* WHAT THE EXERCISE ASKS *
Within the material below, locate the line with "CN1 pin 2: n2 -> n12" and the line with "S5: button (0V, IC1/PB4)", then return those two lines and all lines between them, exactly as written.

* RECORDS PROVIDED *
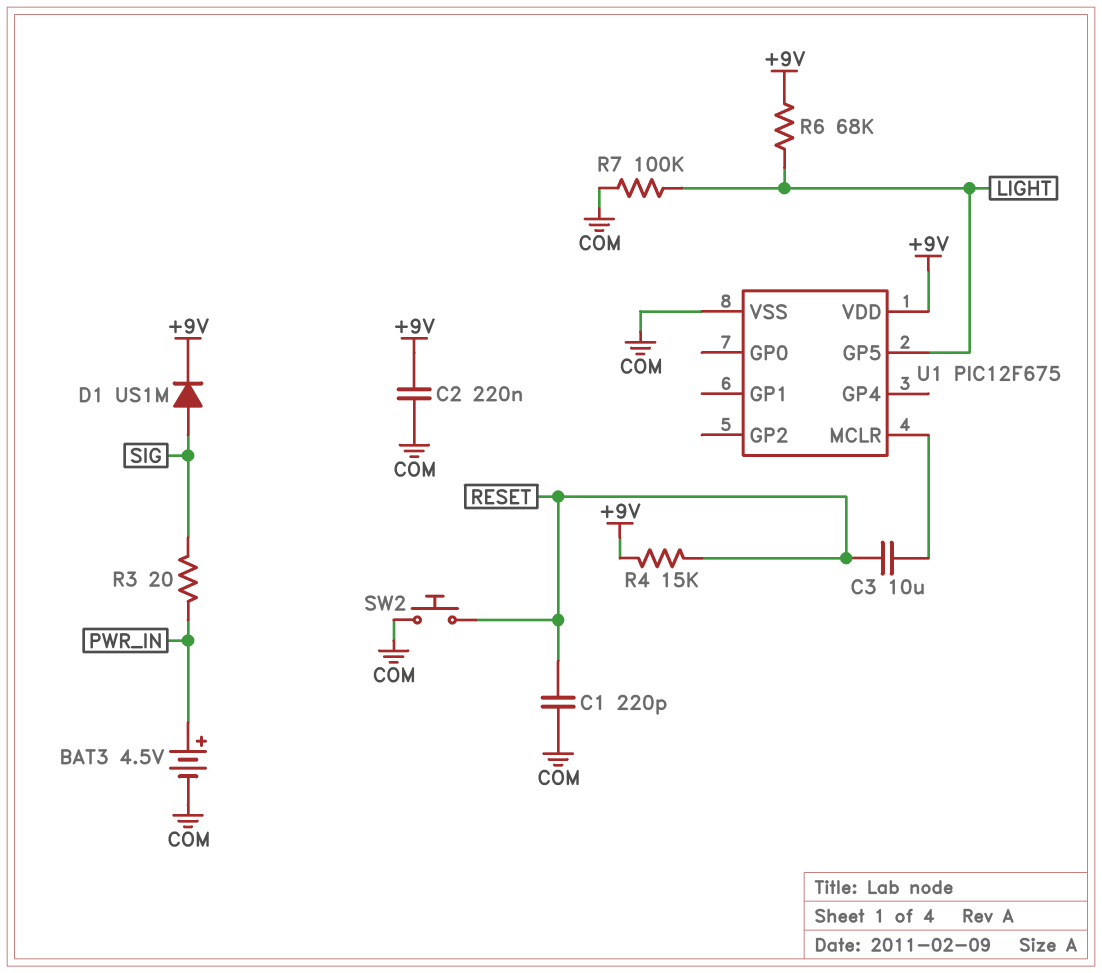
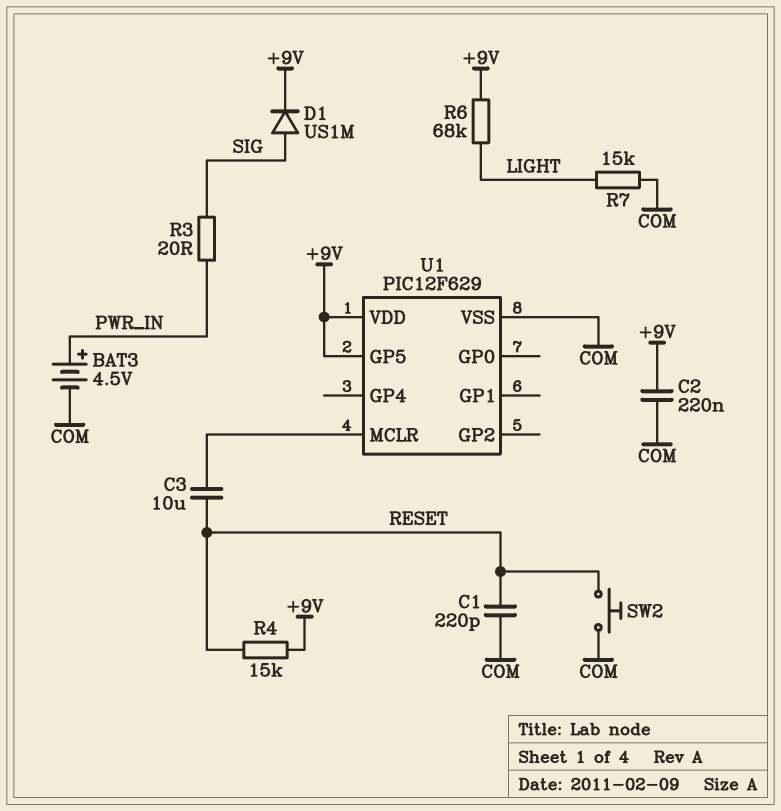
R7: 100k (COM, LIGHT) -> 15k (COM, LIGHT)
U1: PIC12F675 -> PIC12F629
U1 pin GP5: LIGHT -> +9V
--
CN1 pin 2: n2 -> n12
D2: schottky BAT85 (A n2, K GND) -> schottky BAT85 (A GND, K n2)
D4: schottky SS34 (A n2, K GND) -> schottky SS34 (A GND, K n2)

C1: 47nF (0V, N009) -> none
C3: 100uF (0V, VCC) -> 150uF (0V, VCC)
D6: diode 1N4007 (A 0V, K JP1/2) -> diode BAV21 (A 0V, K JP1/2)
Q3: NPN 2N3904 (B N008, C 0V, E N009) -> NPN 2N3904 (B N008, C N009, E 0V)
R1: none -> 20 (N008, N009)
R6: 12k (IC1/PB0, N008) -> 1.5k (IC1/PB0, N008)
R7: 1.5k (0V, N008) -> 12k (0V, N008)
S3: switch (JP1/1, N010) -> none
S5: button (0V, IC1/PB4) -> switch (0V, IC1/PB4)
...
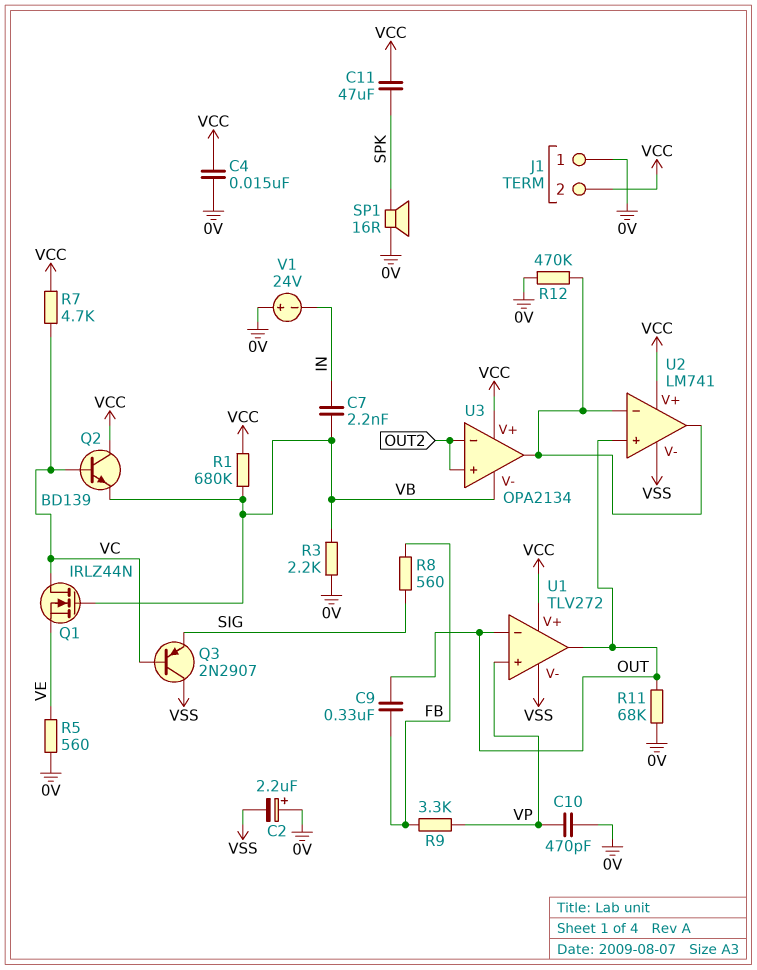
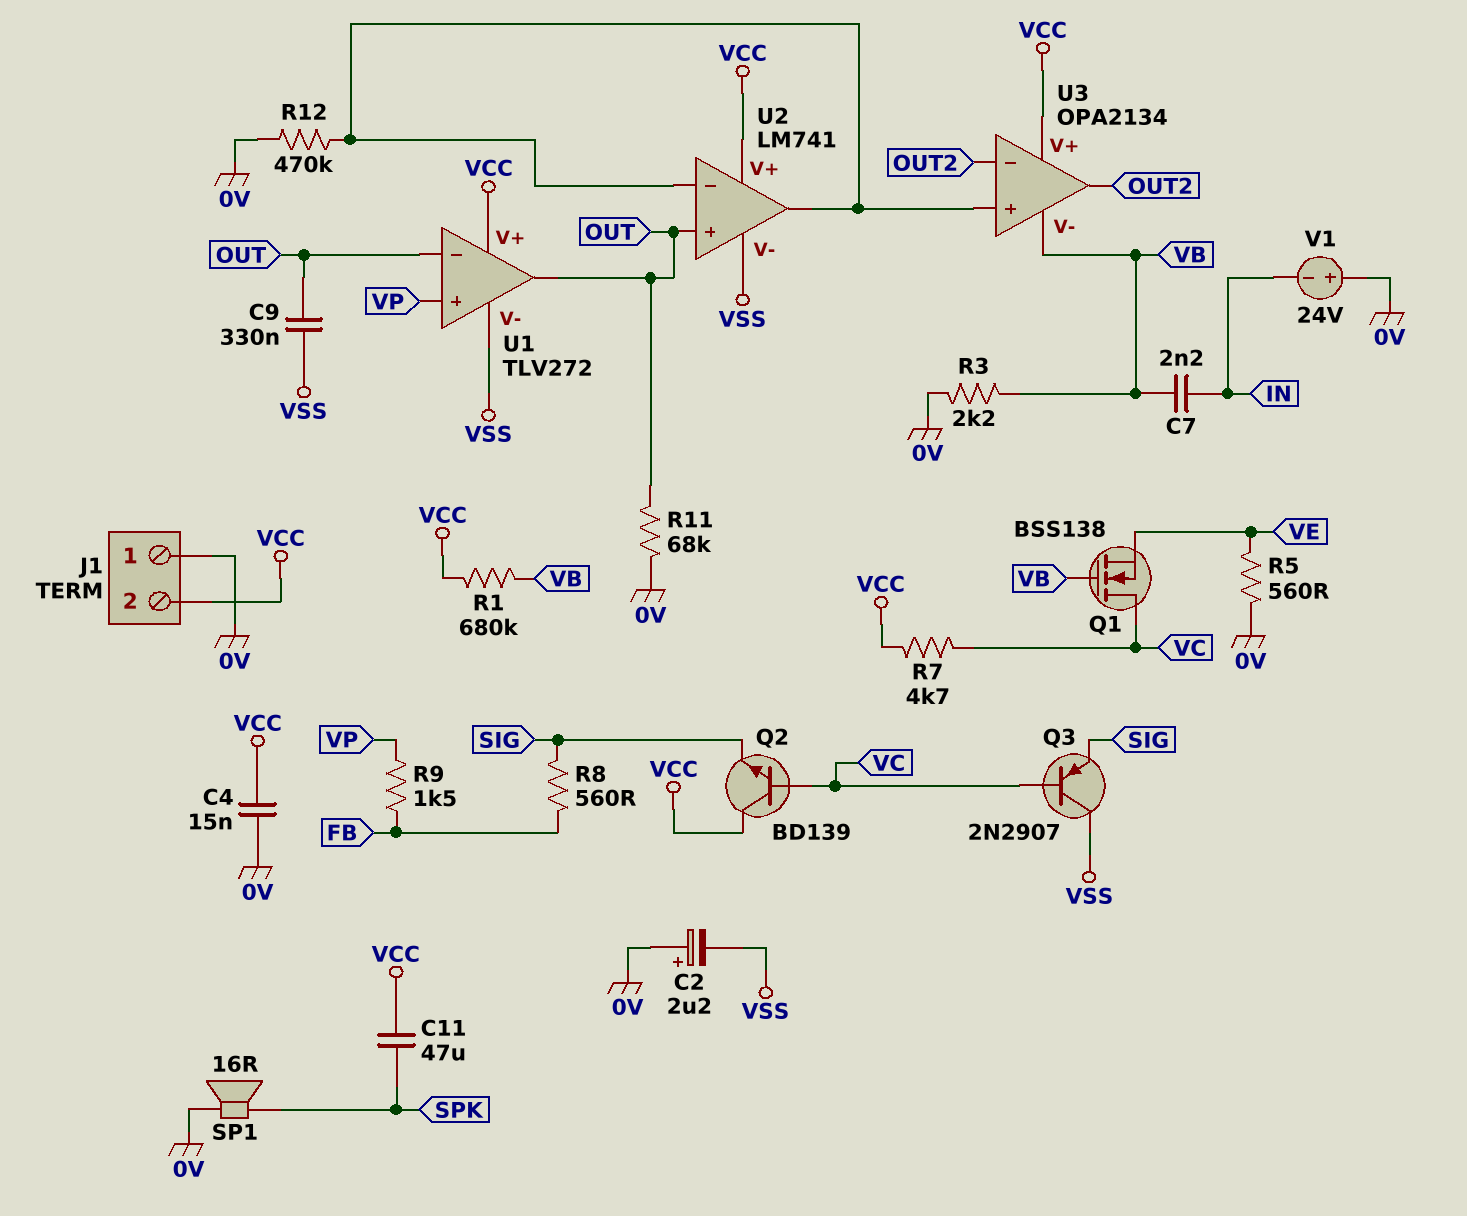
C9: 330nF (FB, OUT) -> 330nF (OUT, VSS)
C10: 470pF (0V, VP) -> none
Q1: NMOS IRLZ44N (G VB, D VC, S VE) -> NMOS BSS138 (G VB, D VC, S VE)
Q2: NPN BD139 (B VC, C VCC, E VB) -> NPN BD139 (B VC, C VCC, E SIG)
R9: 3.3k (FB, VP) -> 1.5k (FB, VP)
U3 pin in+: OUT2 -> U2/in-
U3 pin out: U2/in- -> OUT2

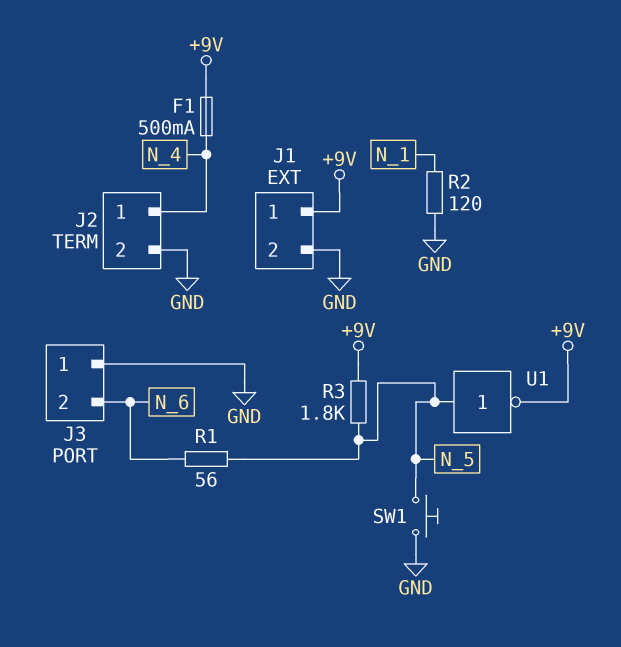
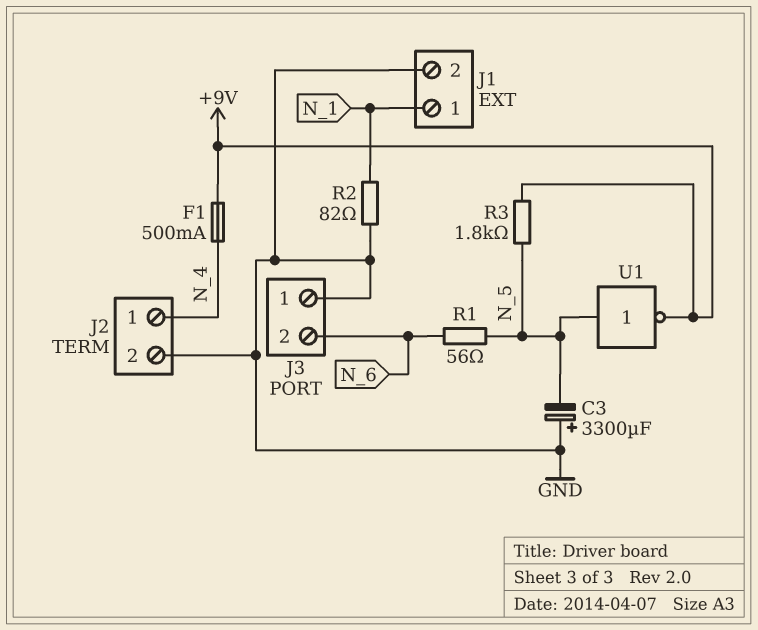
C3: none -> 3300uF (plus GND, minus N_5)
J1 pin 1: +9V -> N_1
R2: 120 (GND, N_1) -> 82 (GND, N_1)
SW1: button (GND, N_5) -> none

* OUTPUT FOR THIS EXERCISE *
CN1 pin 2: n2 -> n12
D2: schottky BAT85 (A n2, K GND) -> schottky BAT85 (A GND, K n2)
D4: schottky SS34 (A n2, K GND) -> schottky SS34 (A GND, K n2)

C1: 47nF (0V, N009) -> none
C3: 100uF (0V, VCC) -> 150uF (0V, VCC)
D6: diode 1N4007 (A 0V, K JP1/2) -> diode BAV21 (A 0V, K JP1/2)
Q3: NPN 2N3904 (B N008, C 0V, E N009) -> NPN 2N3904 (B N008, C N009, E 0V)
R1: none -> 20 (N008, N009)
R6: 12k (IC1/PB0, N008) -> 1.5k (IC1/PB0, N008)
R7: 1.5k (0V, N008) -> 12k (0V, N008)
S3: switch (JP1/1, N010) -> none
S5: button (0V, IC1/PB4) -> switch (0V, IC1/PB4)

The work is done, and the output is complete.